Before-and-after object lists

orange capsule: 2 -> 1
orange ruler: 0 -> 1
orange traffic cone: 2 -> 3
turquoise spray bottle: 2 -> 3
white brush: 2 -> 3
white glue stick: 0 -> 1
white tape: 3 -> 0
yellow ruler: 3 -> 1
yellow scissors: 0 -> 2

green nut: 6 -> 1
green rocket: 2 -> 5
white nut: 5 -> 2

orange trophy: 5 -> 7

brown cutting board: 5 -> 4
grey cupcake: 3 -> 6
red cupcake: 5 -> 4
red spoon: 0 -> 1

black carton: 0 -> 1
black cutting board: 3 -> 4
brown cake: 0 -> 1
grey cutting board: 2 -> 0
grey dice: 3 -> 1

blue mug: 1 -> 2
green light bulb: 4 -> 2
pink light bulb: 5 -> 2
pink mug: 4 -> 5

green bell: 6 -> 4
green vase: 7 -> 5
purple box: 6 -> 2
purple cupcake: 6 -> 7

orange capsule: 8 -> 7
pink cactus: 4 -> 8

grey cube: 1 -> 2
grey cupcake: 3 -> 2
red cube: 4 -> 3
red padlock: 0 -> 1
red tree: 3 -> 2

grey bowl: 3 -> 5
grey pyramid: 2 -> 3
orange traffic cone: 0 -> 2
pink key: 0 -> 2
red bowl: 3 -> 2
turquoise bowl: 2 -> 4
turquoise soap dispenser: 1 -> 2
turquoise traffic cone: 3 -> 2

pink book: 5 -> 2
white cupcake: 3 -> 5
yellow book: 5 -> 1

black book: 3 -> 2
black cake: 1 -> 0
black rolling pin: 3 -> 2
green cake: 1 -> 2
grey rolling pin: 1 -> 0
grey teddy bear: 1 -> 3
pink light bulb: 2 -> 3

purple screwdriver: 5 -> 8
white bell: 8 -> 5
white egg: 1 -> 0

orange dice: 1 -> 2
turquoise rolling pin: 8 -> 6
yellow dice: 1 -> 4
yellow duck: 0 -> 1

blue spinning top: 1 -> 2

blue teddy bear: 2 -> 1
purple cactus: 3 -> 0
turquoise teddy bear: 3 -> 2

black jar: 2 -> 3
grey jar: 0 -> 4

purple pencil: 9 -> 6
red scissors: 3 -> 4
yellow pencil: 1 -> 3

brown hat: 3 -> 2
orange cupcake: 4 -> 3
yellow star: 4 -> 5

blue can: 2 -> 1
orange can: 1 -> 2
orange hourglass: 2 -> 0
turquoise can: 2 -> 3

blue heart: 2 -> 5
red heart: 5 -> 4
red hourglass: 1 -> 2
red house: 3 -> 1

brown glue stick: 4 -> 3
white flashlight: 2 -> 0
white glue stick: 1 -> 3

- What is expected -
Reproduce exactly the lines from the beginning of the entries above up to and including the line that contains "white cupcake: 3 -> 5".

- Answer box -
orange capsule: 2 -> 1
orange ruler: 0 -> 1
orange traffic cone: 2 -> 3
turquoise spray bottle: 2 -> 3
white brush: 2 -> 3
white glue stick: 0 -> 1
white tape: 3 -> 0
yellow ruler: 3 -> 1
yellow scissors: 0 -> 2

green nut: 6 -> 1
green rocket: 2 -> 5
white nut: 5 -> 2

orange trophy: 5 -> 7

brown cutting board: 5 -> 4
grey cupcake: 3 -> 6
red cupcake: 5 -> 4
red spoon: 0 -> 1

black carton: 0 -> 1
black cutting board: 3 -> 4
brown cake: 0 -> 1
grey cutting board: 2 -> 0
grey dice: 3 -> 1

blue mug: 1 -> 2
green light bulb: 4 -> 2
pink light bulb: 5 -> 2
pink mug: 4 -> 5

green bell: 6 -> 4
green vase: 7 -> 5
purple box: 6 -> 2
purple cupcake: 6 -> 7

orange capsule: 8 -> 7
pink cactus: 4 -> 8

grey cube: 1 -> 2
grey cupcake: 3 -> 2
red cube: 4 -> 3
red padlock: 0 -> 1
red tree: 3 -> 2

grey bowl: 3 -> 5
grey pyramid: 2 -> 3
orange traffic cone: 0 -> 2
pink key: 0 -> 2
red bowl: 3 -> 2
turquoise bowl: 2 -> 4
turquoise soap dispenser: 1 -> 2
turquoise traffic cone: 3 -> 2

pink book: 5 -> 2
white cupcake: 3 -> 5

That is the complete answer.